# Data for analysis:

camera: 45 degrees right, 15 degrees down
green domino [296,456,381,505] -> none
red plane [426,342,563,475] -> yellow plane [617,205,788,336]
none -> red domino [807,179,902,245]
* * *
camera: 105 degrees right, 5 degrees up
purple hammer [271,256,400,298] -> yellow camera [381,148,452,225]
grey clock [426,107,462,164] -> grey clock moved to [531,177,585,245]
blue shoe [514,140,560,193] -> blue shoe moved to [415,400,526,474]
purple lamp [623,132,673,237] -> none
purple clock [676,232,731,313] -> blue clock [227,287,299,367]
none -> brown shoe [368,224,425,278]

# Exercise objective:
Transcribe the lines above between the line holding "camera: 45 degrees right, 15 degrees down" and the line holding "none -> red domino [807,179,902,245]", inclusive, exactly as they stand and with nothing added.

# Written answer:
camera: 45 degrees right, 15 degrees down
green domino [296,456,381,505] -> none
red plane [426,342,563,475] -> yellow plane [617,205,788,336]
none -> red domino [807,179,902,245]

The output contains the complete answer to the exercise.